RECORDS TO USE

-- Opening Marker --

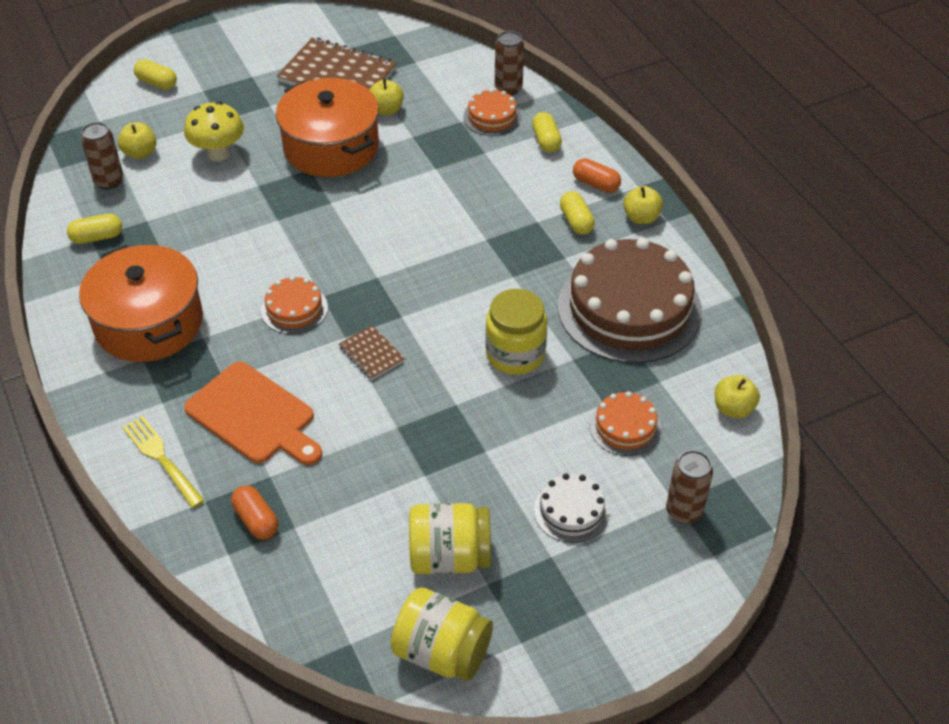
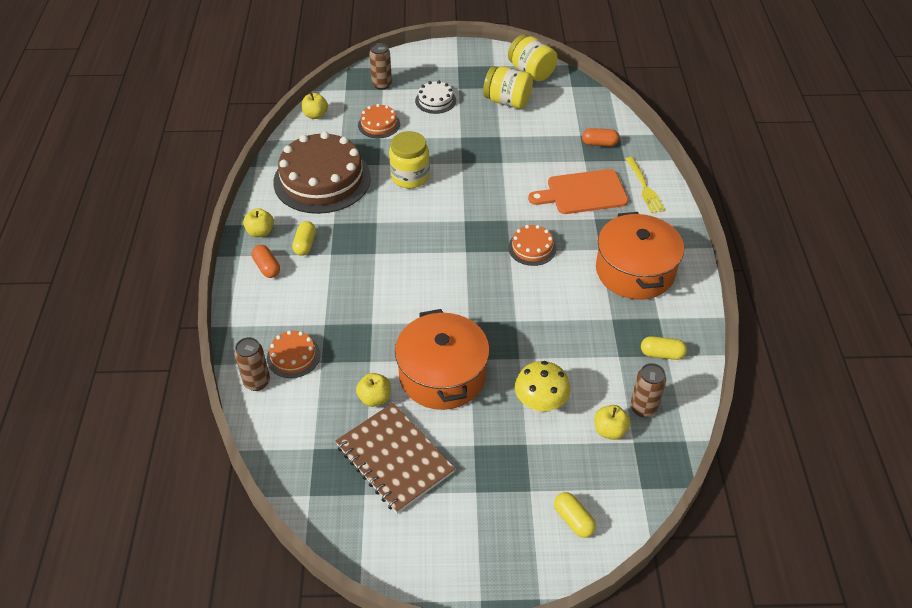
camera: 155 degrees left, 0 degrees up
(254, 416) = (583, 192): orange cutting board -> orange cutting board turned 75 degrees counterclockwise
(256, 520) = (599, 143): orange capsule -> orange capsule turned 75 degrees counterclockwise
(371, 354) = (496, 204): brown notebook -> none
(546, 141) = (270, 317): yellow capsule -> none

-- Closing Marker --
-- Opening Marker --

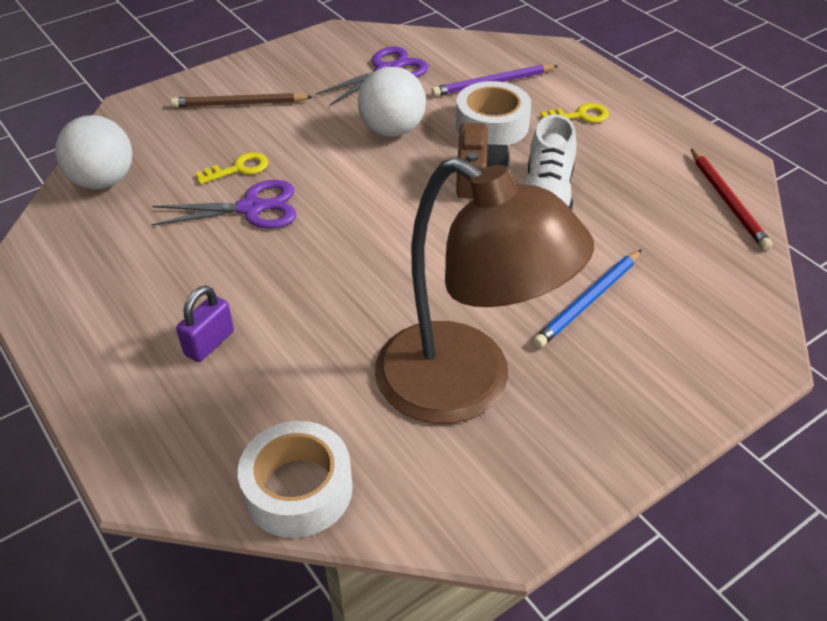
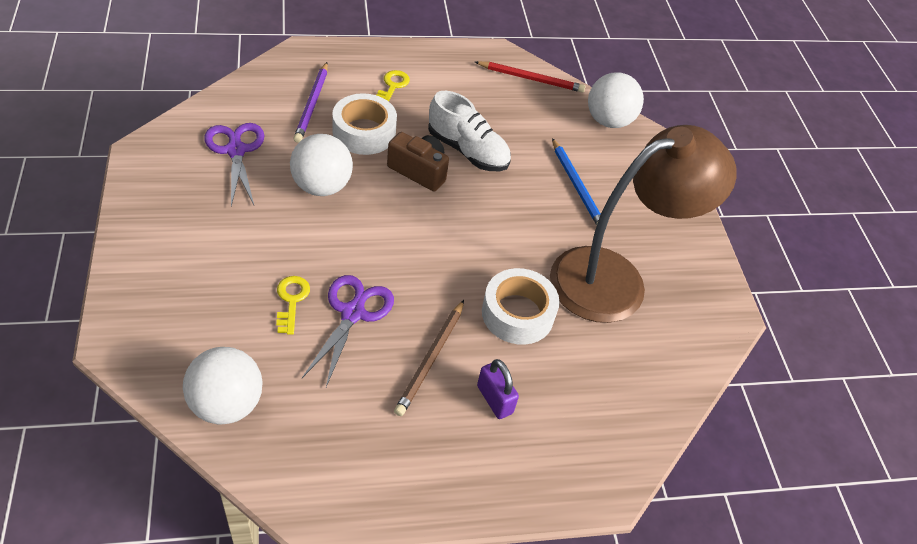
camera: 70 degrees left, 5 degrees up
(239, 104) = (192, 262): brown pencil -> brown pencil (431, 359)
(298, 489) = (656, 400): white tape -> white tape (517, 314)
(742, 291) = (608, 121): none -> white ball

-- Closing Marker --

WORK TO COMPLETE
From the entries above, restate word for word the lines from the line containing "camera: 70 degrees left, 5 degrees up" to the line containing "(742, 291) = (608, 121): none -> white ball", both ends included, and nothing more.

TASK SOLUTION
camera: 70 degrees left, 5 degrees up
(239, 104) = (192, 262): brown pencil -> brown pencil (431, 359)
(298, 489) = (656, 400): white tape -> white tape (517, 314)
(742, 291) = (608, 121): none -> white ball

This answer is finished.